--- Data in this exercise Enclosed Below ---

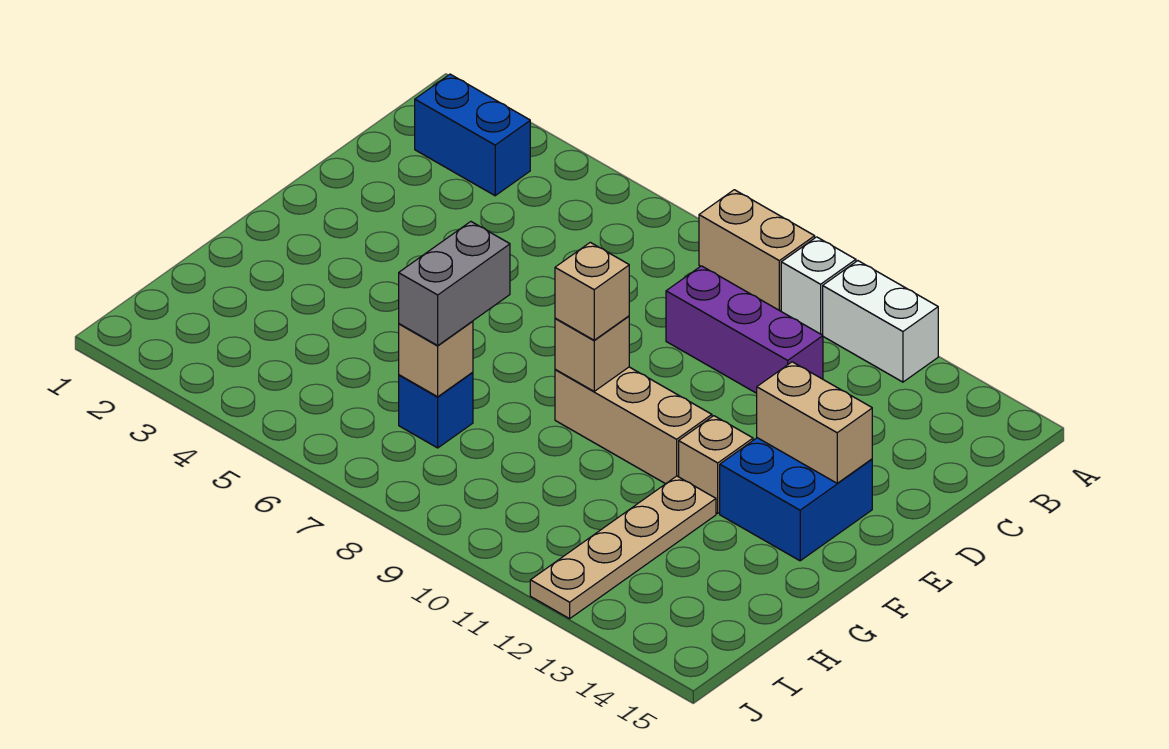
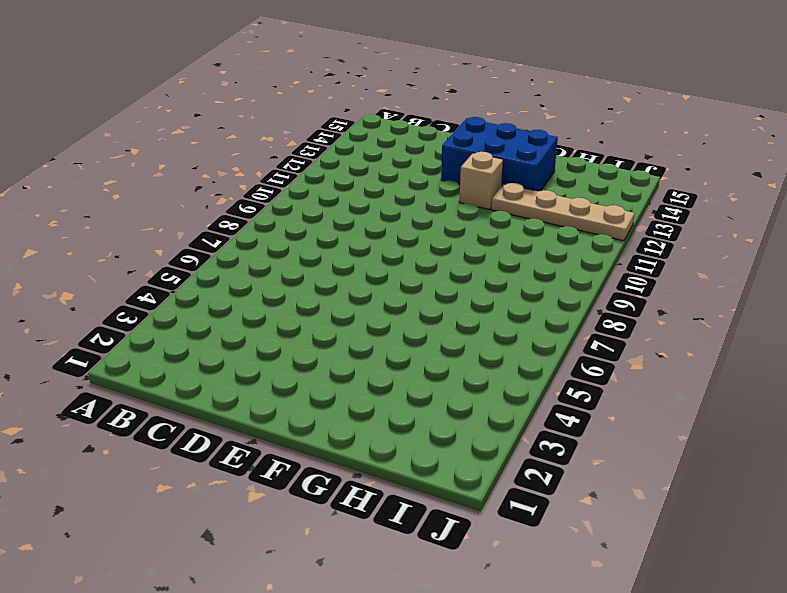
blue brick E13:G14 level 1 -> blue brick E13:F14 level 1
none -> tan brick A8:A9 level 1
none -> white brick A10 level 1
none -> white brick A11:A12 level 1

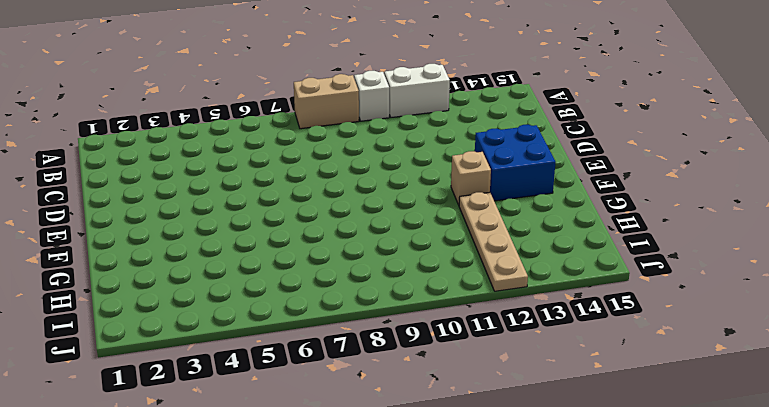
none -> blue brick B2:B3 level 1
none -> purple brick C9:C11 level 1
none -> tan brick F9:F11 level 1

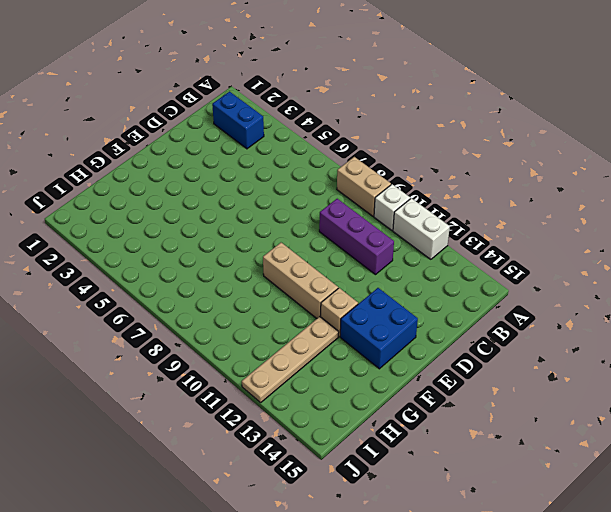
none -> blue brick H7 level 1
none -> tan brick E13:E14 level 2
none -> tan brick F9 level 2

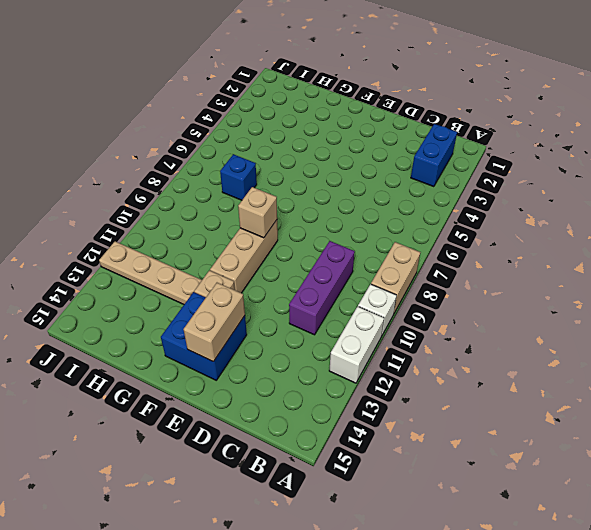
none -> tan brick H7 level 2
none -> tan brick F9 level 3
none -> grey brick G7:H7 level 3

--- End of Enclosed Data in this exercise ---

• [What you are asked to do]:
Go through the data and return every word of it verbatim, leaving out the pictures.

• [Reply to the exercise]:
blue brick E13:G14 level 1 -> blue brick E13:F14 level 1
none -> tan brick A8:A9 level 1
none -> white brick A10 level 1
none -> white brick A11:A12 level 1

none -> blue brick B2:B3 level 1
none -> purple brick C9:C11 level 1
none -> tan brick F9:F11 level 1

none -> blue brick H7 level 1
none -> tan brick E13:E14 level 2
none -> tan brick F9 level 2

none -> tan brick H7 level 2
none -> tan brick F9 level 3
none -> grey brick G7:H7 level 3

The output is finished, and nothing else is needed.